■ Task objective
Copy out the full data exactly as given; pictures should not be included.

■ The data
== Segment start ==
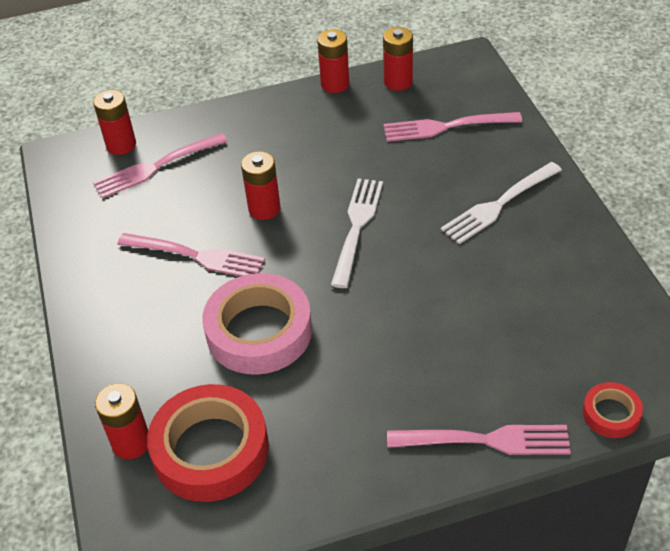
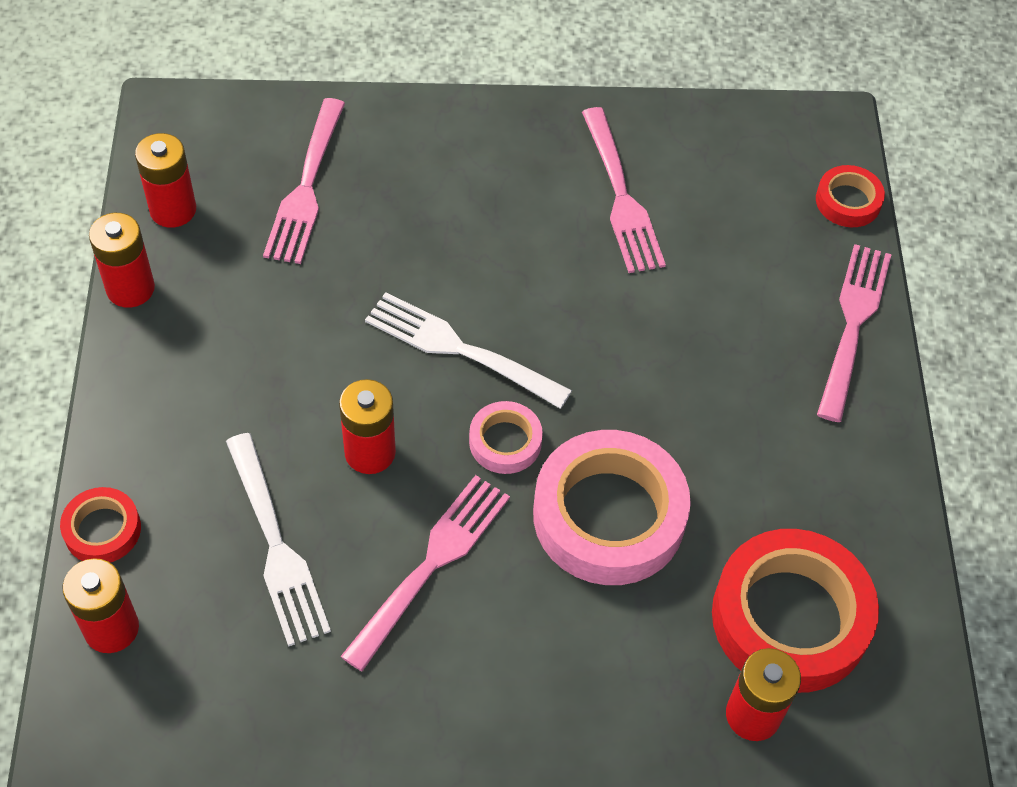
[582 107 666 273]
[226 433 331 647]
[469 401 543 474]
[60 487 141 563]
== Segment end ==
■ The completed task
[582 107 666 273]
[226 433 331 647]
[469 401 543 474]
[60 487 141 563]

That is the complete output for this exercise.